Locate all lines in the data below that hold "none" and show them.

══════════

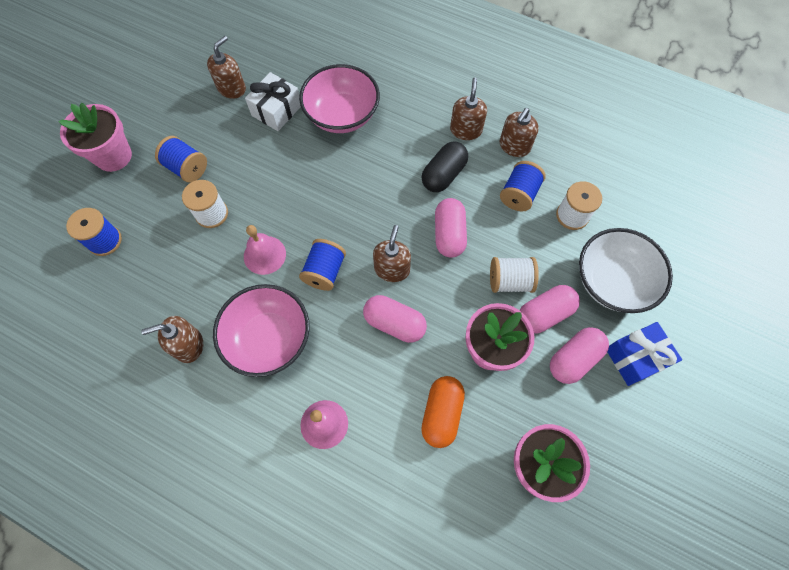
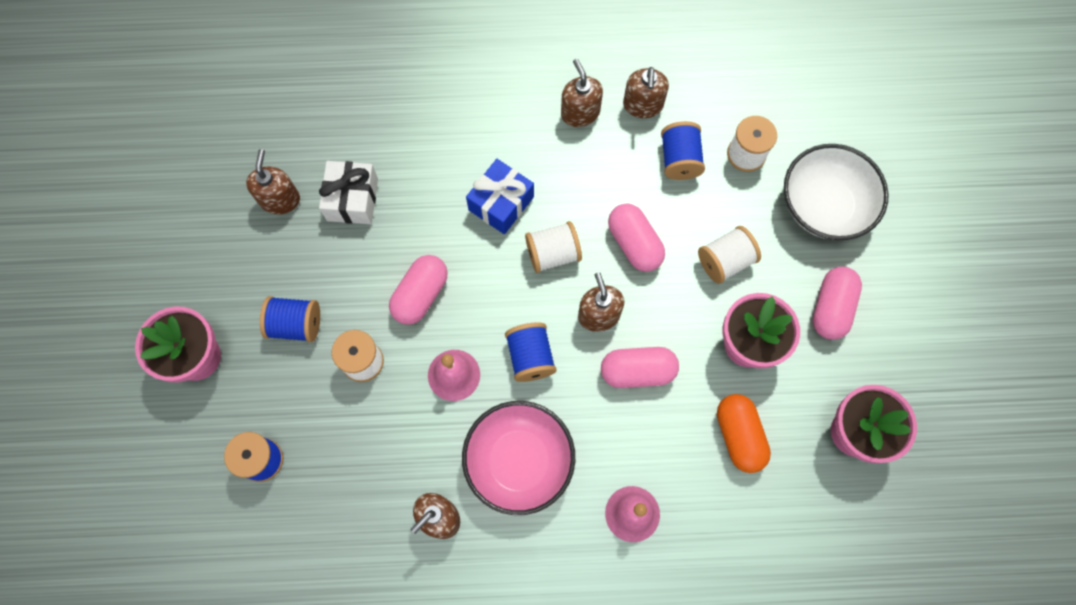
camera: 30 degrees left, 5 degrees up
(342, 115) = (432, 166): pink bowl -> none
(386, 211) = (553, 254): none -> white spool
(443, 175) = (588, 179): black capsule -> none
(544, 314) = (778, 277): pink capsule -> pink capsule (420, 295)
(635, 357) = (886, 273): blue gift -> blue gift (501, 203)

══════════

*Exercise answer:*
(342, 115) = (432, 166): pink bowl -> none
(386, 211) = (553, 254): none -> white spool
(443, 175) = (588, 179): black capsule -> none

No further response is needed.